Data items

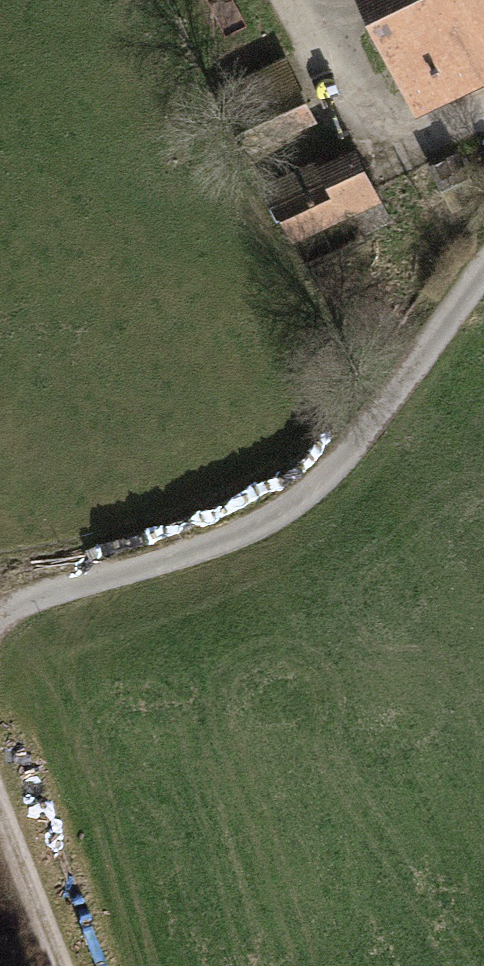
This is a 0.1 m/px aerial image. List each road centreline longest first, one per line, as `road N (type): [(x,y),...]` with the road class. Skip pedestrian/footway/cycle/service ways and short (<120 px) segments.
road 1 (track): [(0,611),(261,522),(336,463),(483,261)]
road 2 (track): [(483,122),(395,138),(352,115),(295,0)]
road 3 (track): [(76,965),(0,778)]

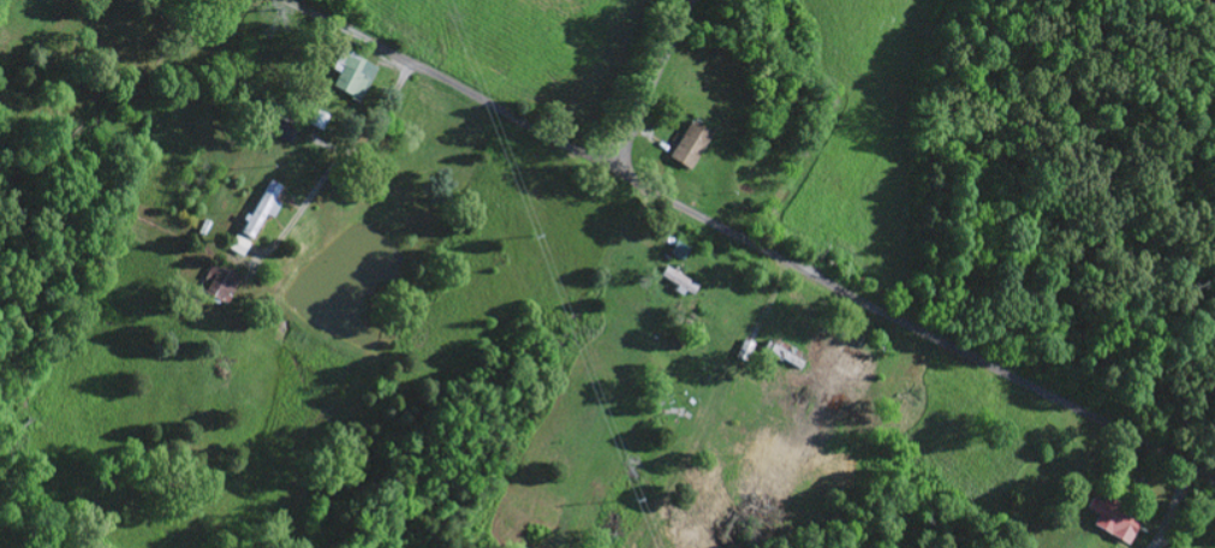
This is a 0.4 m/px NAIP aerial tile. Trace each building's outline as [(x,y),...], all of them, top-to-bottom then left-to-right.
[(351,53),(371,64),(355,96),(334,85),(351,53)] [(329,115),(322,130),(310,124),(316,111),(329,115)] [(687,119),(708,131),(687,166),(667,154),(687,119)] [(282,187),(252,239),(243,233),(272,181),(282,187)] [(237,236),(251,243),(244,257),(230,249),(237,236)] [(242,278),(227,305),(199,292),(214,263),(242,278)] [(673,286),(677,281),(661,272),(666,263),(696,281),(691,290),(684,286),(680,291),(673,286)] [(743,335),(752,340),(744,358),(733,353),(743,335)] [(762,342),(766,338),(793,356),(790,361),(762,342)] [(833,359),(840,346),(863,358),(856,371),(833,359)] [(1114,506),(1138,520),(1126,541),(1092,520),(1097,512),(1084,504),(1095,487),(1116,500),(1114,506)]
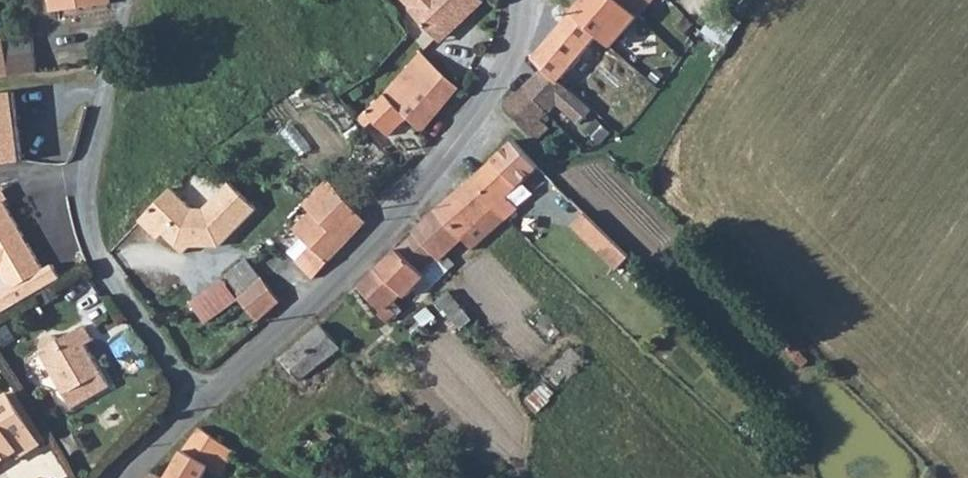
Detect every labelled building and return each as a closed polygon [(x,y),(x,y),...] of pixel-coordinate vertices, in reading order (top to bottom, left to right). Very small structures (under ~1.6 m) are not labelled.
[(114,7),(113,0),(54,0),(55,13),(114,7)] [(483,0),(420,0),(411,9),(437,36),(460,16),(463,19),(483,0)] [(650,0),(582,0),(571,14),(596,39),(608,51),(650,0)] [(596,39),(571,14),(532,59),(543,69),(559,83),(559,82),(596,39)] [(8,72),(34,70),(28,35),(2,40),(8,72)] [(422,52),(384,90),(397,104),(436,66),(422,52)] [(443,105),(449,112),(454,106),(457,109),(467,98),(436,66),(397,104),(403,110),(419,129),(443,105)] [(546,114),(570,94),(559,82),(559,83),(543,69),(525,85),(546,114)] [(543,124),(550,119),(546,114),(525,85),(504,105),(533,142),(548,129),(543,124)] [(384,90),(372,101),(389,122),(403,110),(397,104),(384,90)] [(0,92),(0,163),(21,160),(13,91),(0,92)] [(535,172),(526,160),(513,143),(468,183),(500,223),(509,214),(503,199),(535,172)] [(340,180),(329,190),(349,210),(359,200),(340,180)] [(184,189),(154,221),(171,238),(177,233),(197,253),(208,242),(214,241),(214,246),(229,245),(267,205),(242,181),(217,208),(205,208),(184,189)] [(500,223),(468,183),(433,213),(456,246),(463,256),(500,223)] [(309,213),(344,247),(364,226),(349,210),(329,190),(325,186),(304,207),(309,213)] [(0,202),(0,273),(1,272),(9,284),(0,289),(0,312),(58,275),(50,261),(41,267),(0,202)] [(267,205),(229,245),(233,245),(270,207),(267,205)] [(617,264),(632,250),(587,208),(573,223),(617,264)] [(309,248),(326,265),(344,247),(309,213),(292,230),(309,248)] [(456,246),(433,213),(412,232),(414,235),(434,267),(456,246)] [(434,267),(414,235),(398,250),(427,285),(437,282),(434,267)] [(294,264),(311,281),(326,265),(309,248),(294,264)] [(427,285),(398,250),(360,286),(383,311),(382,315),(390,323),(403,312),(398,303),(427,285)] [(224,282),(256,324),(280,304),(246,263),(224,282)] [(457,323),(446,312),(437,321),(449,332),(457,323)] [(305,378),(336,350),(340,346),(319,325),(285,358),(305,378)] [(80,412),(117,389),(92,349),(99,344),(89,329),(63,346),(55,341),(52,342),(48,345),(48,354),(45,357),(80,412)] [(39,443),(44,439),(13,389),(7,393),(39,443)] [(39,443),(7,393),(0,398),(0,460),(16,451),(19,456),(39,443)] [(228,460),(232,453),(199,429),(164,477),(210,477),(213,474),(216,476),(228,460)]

(WHAT THE TASK ASKS) Reproduce all lines above exactly. Leave the images out.

(RESPONSE FOR THIS EXERCISE)
This is a 0.1 m/px aerial image. List each road centreline longest first, one per line, as `road N (type): [(x,y),...]` with the road class. Skip pedestrian/footway/cycle/service ways and short (<120 px) segments.
road 1 (track): [(0,611),(261,522),(336,463),(483,261)]
road 2 (track): [(483,122),(395,138),(352,115),(295,0)]
road 3 (track): [(76,965),(0,778)]

This is a 0.4 m/px NAIP aerial tile. Trace each building's outline as [(x,y),...], all of them, top-to-bottom then left-to-right.
[(351,53),(371,64),(355,96),(334,85),(351,53)] [(329,115),(322,130),(310,124),(316,111),(329,115)] [(687,119),(708,131),(687,166),(667,154),(687,119)] [(282,187),(252,239),(243,233),(272,181),(282,187)] [(237,236),(251,243),(244,257),(230,249),(237,236)] [(242,278),(227,305),(199,292),(214,263),(242,278)] [(673,286),(677,281),(661,272),(666,263),(696,281),(691,290),(684,286),(680,291),(673,286)] [(743,335),(752,340),(744,358),(733,353),(743,335)] [(762,342),(766,338),(793,356),(790,361),(762,342)] [(833,359),(840,346),(863,358),(856,371),(833,359)] [(1114,506),(1138,520),(1126,541),(1092,520),(1097,512),(1084,504),(1095,487),(1116,500),(1114,506)]
Detect every labelled building and return each as a closed polygon [(x,y),(x,y),...] of pixel-coordinate vertices, in reading order (top to bottom, left to right). Very small structures (under ~1.6 m) are not labelled.
[(114,7),(113,0),(54,0),(55,13),(114,7)] [(483,0),(420,0),(411,9),(437,36),(460,16),(463,19),(483,0)] [(650,0),(582,0),(571,14),(596,39),(608,51),(650,0)] [(596,39),(571,14),(532,59),(543,69),(559,83),(559,82),(596,39)] [(8,72),(34,70),(28,35),(2,40),(8,72)] [(422,52),(384,90),(397,104),(436,66),(422,52)] [(443,105),(449,112),(454,106),(457,109),(467,98),(436,66),(397,104),(403,110),(419,129),(443,105)] [(546,114),(570,94),(559,82),(559,83),(543,69),(525,85),(546,114)] [(543,124),(550,119),(546,114),(525,85),(504,105),(533,142),(548,129),(543,124)] [(384,90),(372,101),(389,122),(403,110),(397,104),(384,90)] [(0,92),(0,163),(21,160),(13,91),(0,92)] [(535,172),(526,160),(513,143),(468,183),(500,223),(509,214),(503,199),(535,172)] [(340,180),(329,190),(349,210),(359,200),(340,180)] [(184,189),(154,221),(171,238),(177,233),(197,253),(208,242),(214,241),(214,246),(229,245),(267,205),(242,181),(217,208),(205,208),(184,189)] [(500,223),(468,183),(433,213),(456,246),(463,256),(500,223)] [(309,213),(344,247),(364,226),(349,210),(329,190),(325,186),(304,207),(309,213)] [(0,202),(0,273),(1,272),(9,284),(0,289),(0,312),(58,275),(50,261),(41,267),(0,202)] [(267,205),(229,245),(233,245),(270,207),(267,205)] [(617,264),(632,250),(587,208),(573,223),(617,264)] [(309,248),(326,265),(344,247),(309,213),(292,230),(309,248)] [(456,246),(433,213),(412,232),(414,235),(434,267),(456,246)] [(434,267),(414,235),(398,250),(427,285),(437,282),(434,267)] [(294,264),(311,281),(326,265),(309,248),(294,264)] [(427,285),(398,250),(360,286),(383,311),(382,315),(390,323),(403,312),(398,303),(427,285)] [(224,282),(256,324),(280,304),(246,263),(224,282)] [(457,323),(446,312),(437,321),(449,332),(457,323)] [(305,378),(336,350),(340,346),(319,325),(285,358),(305,378)] [(80,412),(117,389),(92,349),(99,344),(89,329),(63,346),(55,341),(52,342),(48,345),(48,354),(45,357),(80,412)] [(39,443),(44,439),(13,389),(7,393),(39,443)] [(39,443),(7,393),(0,398),(0,460),(16,451),(19,456),(39,443)] [(228,460),(232,453),(199,429),(164,477),(210,477),(213,474),(216,476),(228,460)]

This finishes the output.